(Extracted data entries)
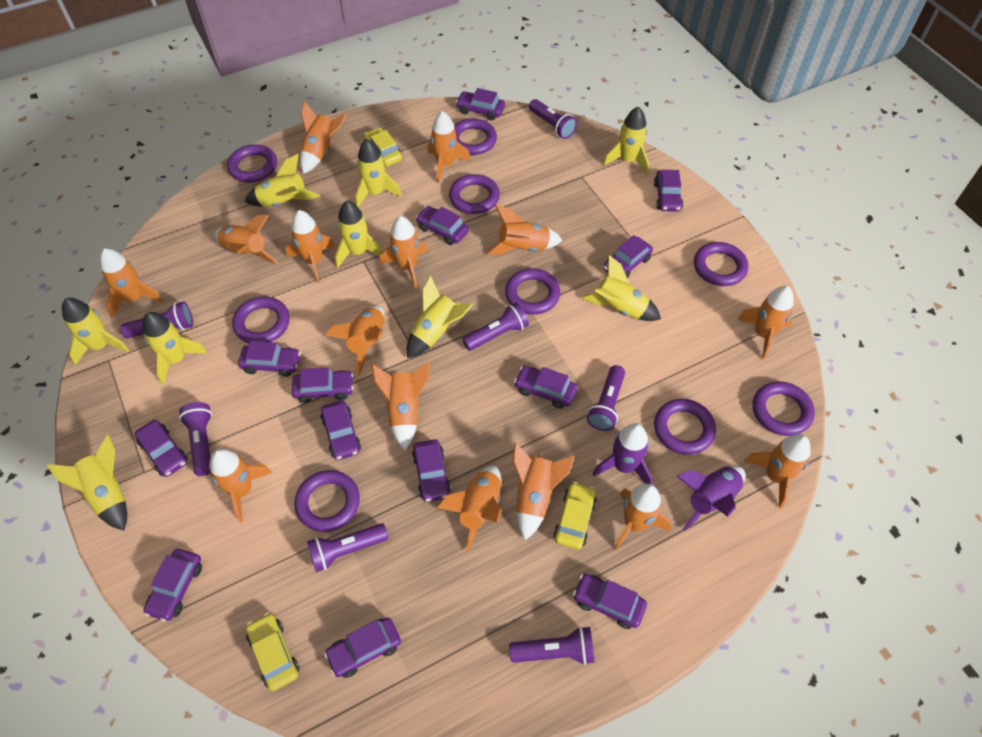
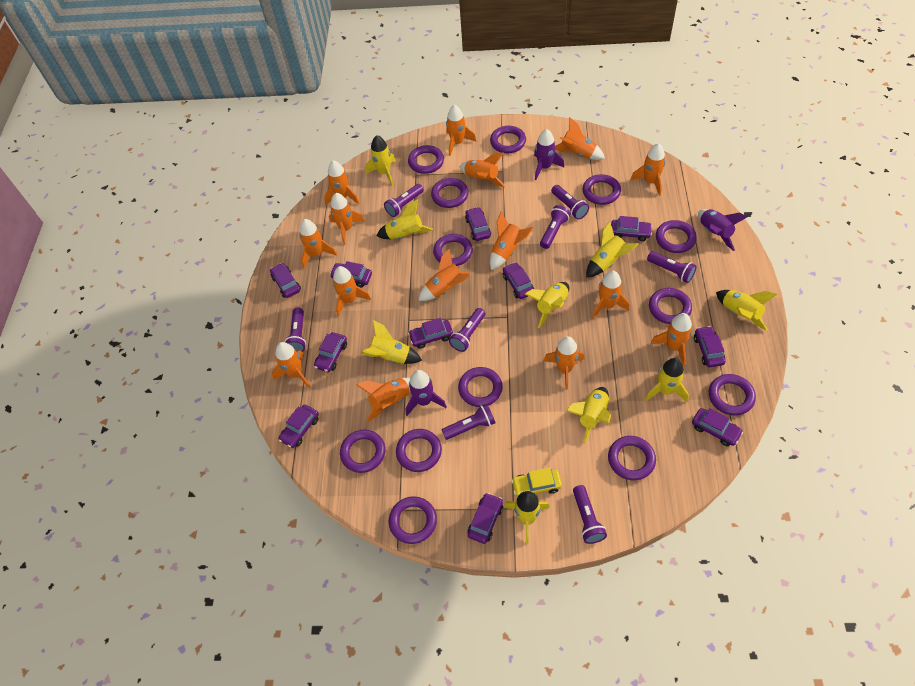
purple car: [134,420,188,477] [143,549,202,621] [238,341,301,377] [292,367,353,403] [320,401,361,460] [324,617,401,678] [412,439,451,502] [416,206,469,245] [456,88,505,120] [514,366,577,409] [573,574,647,629] [603,235,653,278] [654,170,683,212] = 13 -> [270,263,301,298] [278,405,319,448] [314,332,347,372] [330,261,372,288] [408,318,453,349] [465,207,491,241] [468,493,503,544] [503,262,534,299] [611,216,652,241] [692,408,743,446] [694,326,726,367] = 11
purple flashlight: [120,301,193,338] [179,402,212,476] [307,523,388,572] [462,302,529,351] [509,626,595,665] [529,99,577,139] [587,365,625,431] = 7 -> [284,308,306,352] [384,184,424,217] [442,404,495,440] [449,308,485,352] [540,205,570,249] [551,185,589,220] [573,485,607,544] [647,251,697,283] = 8
purple ring: [227,144,277,182] [232,296,290,343] [294,470,360,532] [449,174,500,214] [454,119,497,155] [505,268,560,315] [654,399,716,455] [694,242,748,286] [753,381,815,436] = 9 -> [340,430,385,473] [389,496,437,544] [396,429,442,472] [408,145,444,174] [431,178,469,208] [433,234,473,266] [458,367,503,407] [490,126,526,153] [582,174,621,205] [608,436,656,480] [649,288,692,324] [656,220,697,253] [709,374,756,416] = 13
purple rocket: [593,423,652,485] [676,466,746,531] = 2 -> [406,370,447,416] [534,129,564,180] [698,209,748,251] = 3
yellow car: [246,612,299,691] [364,127,402,167] [553,482,597,550] = 3 -> [511,468,562,497] = 1

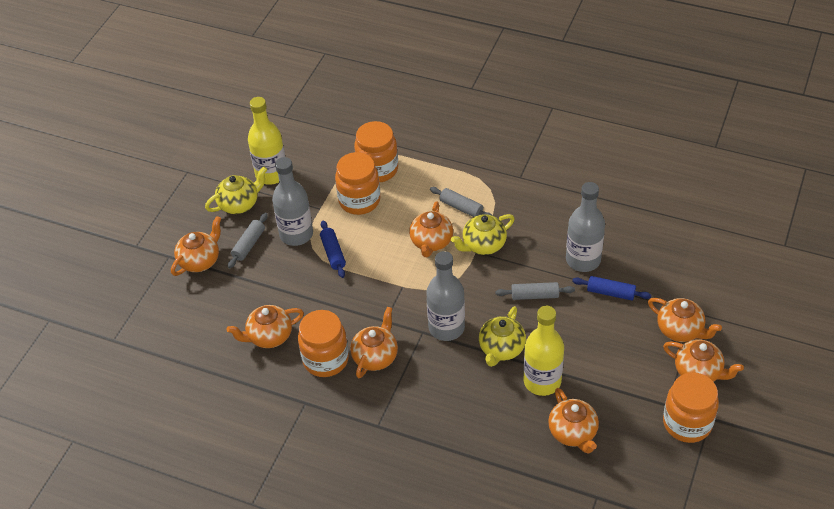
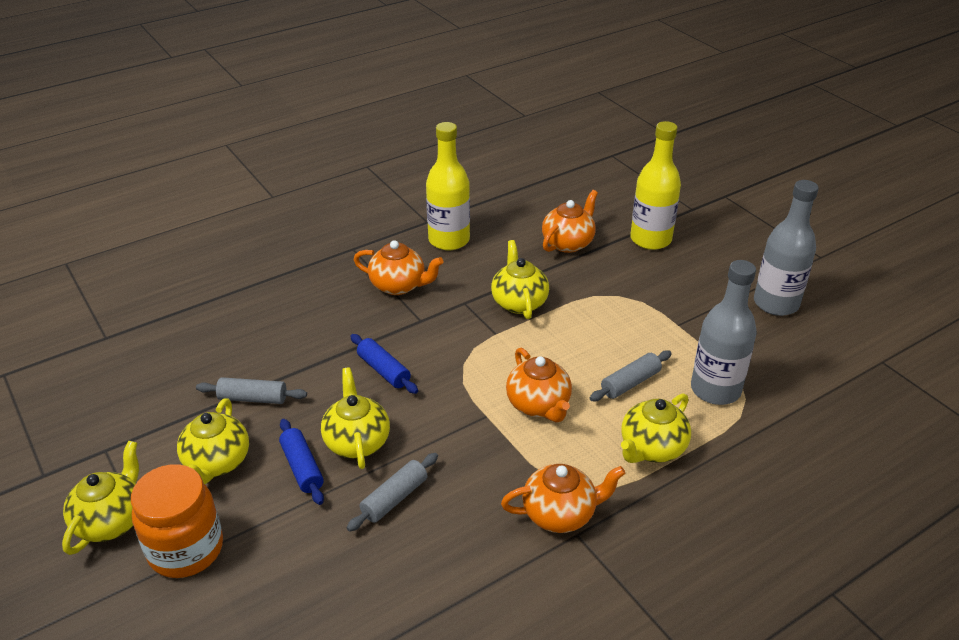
grey bottle: [272,157,313,246] [426,251,465,341] [566,182,605,272] = 3 -> [691,260,757,405] [754,180,819,316] = 2
orange jar: [298,310,349,377] [335,152,381,215] [354,121,398,183] [663,372,719,443] = 4 -> [131,464,223,578] = 1
orange teapot: [171,216,221,276] [227,305,304,348] [350,307,398,378] [409,201,453,257] [548,388,599,454] [648,298,722,342] [663,339,744,382] = 7 -> [353,240,443,295] [501,464,625,533] [506,348,572,422] [542,190,598,253] = 4
yellow teapot: [205,166,267,214] [451,214,515,255] [479,306,526,367] = 3 -> [62,441,139,555] [177,398,249,484] [321,367,390,469] [491,240,549,319] [621,393,691,463] = 5

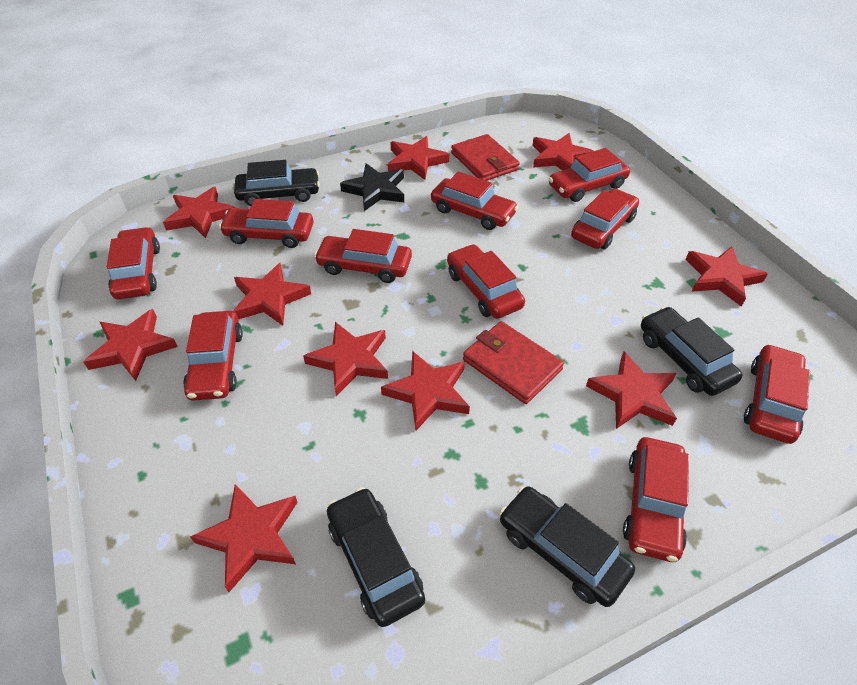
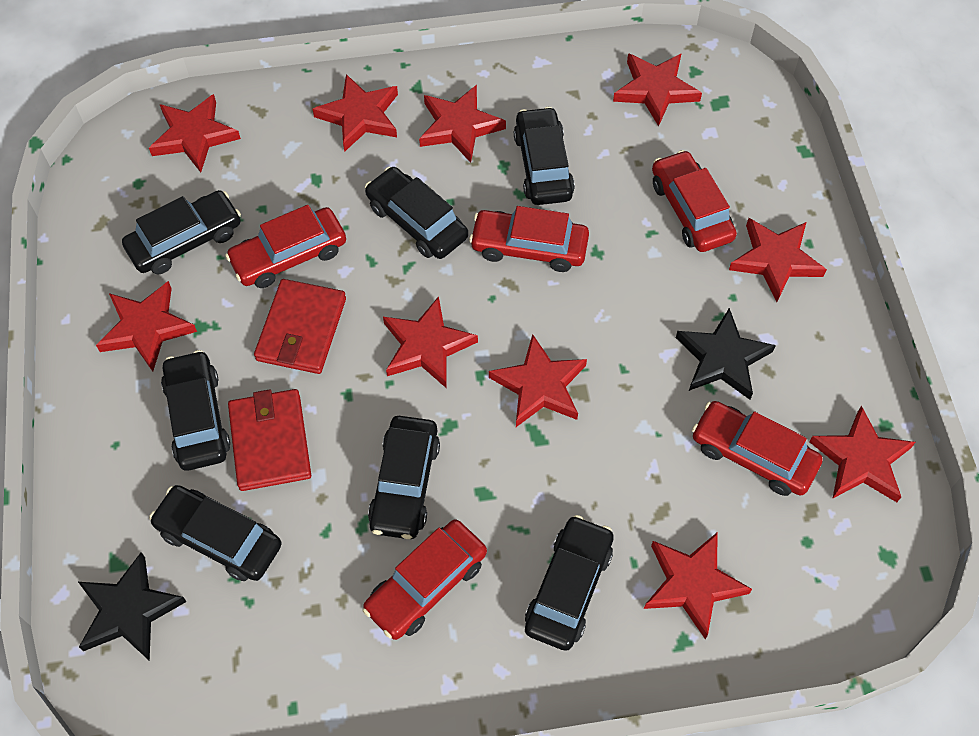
black car: [234,160,320,206] [327,487,425,627] [499,486,635,607] [641,306,742,396] = 4 -> [122,190,241,274] [149,485,282,581] [161,350,230,471] [365,167,468,259] [368,416,440,539] [514,107,575,205] [525,515,614,651] = 7
black star: [340,163,404,211] = 1 -> [78,552,187,661] [676,308,776,400] = 2
red car: [107,227,160,299] [183,311,243,401] [219,199,313,248] [314,229,412,283] [431,171,518,230] [447,244,525,319] [549,148,630,202] [571,189,639,249] [623,437,689,562] [744,344,810,444] = 10 -> [225,205,346,288] [362,519,487,640] [469,206,589,272] [652,150,737,252] [692,401,823,496] = 5

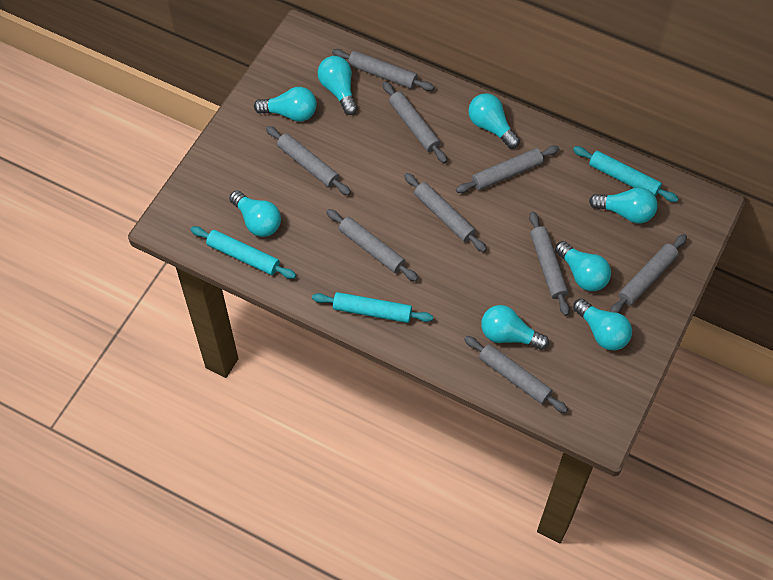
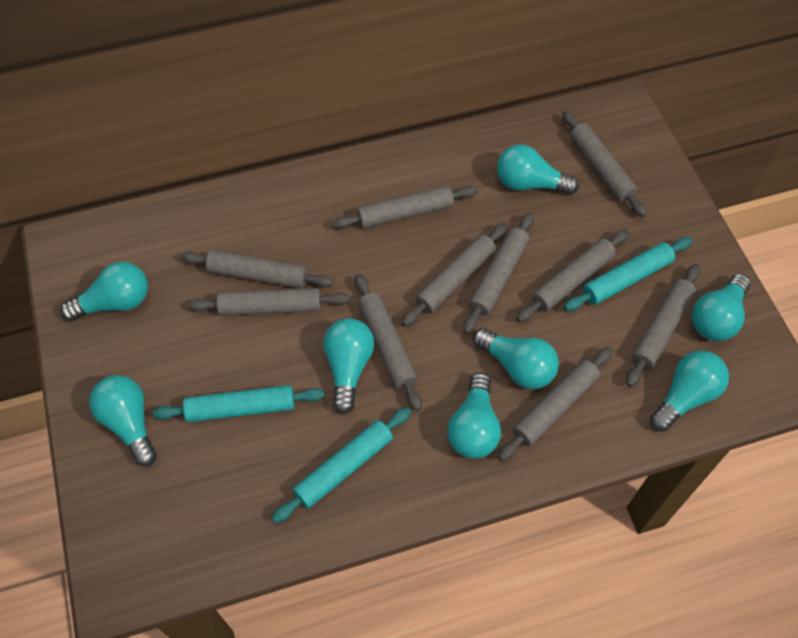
grey rolling pin: [266,126,351,195] [326,209,418,281] [332,49,434,91] [383,81,447,163] [404,173,487,252] [456,145,559,193] [464,336,568,413] [529,211,570,316] [610,234,687,313] = 9 -> [181,250,334,289] [188,288,349,316] [332,186,478,229] [355,274,422,411] [402,223,508,326] [463,212,534,334] [498,347,613,461] [516,229,629,322] [562,110,647,217] [626,264,700,387] = 10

# [YOUR TASK]
Only the number should be given: the count of lines in the entries that contain the string "black".

# [COMPLETED TASK]
2